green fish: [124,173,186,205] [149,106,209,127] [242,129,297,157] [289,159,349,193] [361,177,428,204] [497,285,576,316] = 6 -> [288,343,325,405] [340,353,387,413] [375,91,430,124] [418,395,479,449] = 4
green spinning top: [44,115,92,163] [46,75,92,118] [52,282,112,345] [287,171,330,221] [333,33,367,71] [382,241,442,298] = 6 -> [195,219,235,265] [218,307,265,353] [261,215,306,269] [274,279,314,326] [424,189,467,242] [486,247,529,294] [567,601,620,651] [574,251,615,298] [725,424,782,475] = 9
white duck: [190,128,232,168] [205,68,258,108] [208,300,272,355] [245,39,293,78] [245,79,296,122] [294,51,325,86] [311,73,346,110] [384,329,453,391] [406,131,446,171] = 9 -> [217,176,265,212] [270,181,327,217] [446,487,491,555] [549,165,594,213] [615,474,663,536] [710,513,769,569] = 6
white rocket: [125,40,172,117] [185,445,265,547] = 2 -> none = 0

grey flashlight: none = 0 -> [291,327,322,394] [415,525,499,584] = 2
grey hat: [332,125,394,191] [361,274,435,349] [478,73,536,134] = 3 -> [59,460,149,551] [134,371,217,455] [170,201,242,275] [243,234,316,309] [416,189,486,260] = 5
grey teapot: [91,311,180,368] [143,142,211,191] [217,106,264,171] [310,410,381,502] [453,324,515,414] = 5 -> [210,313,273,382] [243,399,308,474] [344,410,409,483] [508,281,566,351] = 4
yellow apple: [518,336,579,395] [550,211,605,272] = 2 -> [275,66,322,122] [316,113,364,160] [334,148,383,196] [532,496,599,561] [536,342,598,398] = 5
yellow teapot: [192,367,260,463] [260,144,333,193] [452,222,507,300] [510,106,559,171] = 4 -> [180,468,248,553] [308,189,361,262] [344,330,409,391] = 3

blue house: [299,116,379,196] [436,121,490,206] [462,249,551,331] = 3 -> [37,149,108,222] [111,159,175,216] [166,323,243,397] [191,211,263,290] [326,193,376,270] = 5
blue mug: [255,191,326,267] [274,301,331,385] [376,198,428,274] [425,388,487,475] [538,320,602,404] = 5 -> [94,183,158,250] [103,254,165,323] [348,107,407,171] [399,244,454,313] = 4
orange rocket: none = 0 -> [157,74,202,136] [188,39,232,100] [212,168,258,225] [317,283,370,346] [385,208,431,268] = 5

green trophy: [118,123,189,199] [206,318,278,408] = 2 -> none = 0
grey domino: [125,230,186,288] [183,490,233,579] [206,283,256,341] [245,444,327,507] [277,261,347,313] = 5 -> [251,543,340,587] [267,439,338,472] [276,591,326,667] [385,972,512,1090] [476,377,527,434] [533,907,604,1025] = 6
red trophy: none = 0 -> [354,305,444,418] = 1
* * * * * * * * *
Repeat the listing above in full, word for word.

**OUTPUT OF THE TASK**:
green fish: [124,173,186,205] [149,106,209,127] [242,129,297,157] [289,159,349,193] [361,177,428,204] [497,285,576,316] = 6 -> [288,343,325,405] [340,353,387,413] [375,91,430,124] [418,395,479,449] = 4
green spinning top: [44,115,92,163] [46,75,92,118] [52,282,112,345] [287,171,330,221] [333,33,367,71] [382,241,442,298] = 6 -> [195,219,235,265] [218,307,265,353] [261,215,306,269] [274,279,314,326] [424,189,467,242] [486,247,529,294] [567,601,620,651] [574,251,615,298] [725,424,782,475] = 9
white duck: [190,128,232,168] [205,68,258,108] [208,300,272,355] [245,39,293,78] [245,79,296,122] [294,51,325,86] [311,73,346,110] [384,329,453,391] [406,131,446,171] = 9 -> [217,176,265,212] [270,181,327,217] [446,487,491,555] [549,165,594,213] [615,474,663,536] [710,513,769,569] = 6
white rocket: [125,40,172,117] [185,445,265,547] = 2 -> none = 0

grey flashlight: none = 0 -> [291,327,322,394] [415,525,499,584] = 2
grey hat: [332,125,394,191] [361,274,435,349] [478,73,536,134] = 3 -> [59,460,149,551] [134,371,217,455] [170,201,242,275] [243,234,316,309] [416,189,486,260] = 5
grey teapot: [91,311,180,368] [143,142,211,191] [217,106,264,171] [310,410,381,502] [453,324,515,414] = 5 -> [210,313,273,382] [243,399,308,474] [344,410,409,483] [508,281,566,351] = 4
yellow apple: [518,336,579,395] [550,211,605,272] = 2 -> [275,66,322,122] [316,113,364,160] [334,148,383,196] [532,496,599,561] [536,342,598,398] = 5
yellow teapot: [192,367,260,463] [260,144,333,193] [452,222,507,300] [510,106,559,171] = 4 -> [180,468,248,553] [308,189,361,262] [344,330,409,391] = 3

blue house: [299,116,379,196] [436,121,490,206] [462,249,551,331] = 3 -> [37,149,108,222] [111,159,175,216] [166,323,243,397] [191,211,263,290] [326,193,376,270] = 5
blue mug: [255,191,326,267] [274,301,331,385] [376,198,428,274] [425,388,487,475] [538,320,602,404] = 5 -> [94,183,158,250] [103,254,165,323] [348,107,407,171] [399,244,454,313] = 4
orange rocket: none = 0 -> [157,74,202,136] [188,39,232,100] [212,168,258,225] [317,283,370,346] [385,208,431,268] = 5

green trophy: [118,123,189,199] [206,318,278,408] = 2 -> none = 0
grey domino: [125,230,186,288] [183,490,233,579] [206,283,256,341] [245,444,327,507] [277,261,347,313] = 5 -> [251,543,340,587] [267,439,338,472] [276,591,326,667] [385,972,512,1090] [476,377,527,434] [533,907,604,1025] = 6
red trophy: none = 0 -> [354,305,444,418] = 1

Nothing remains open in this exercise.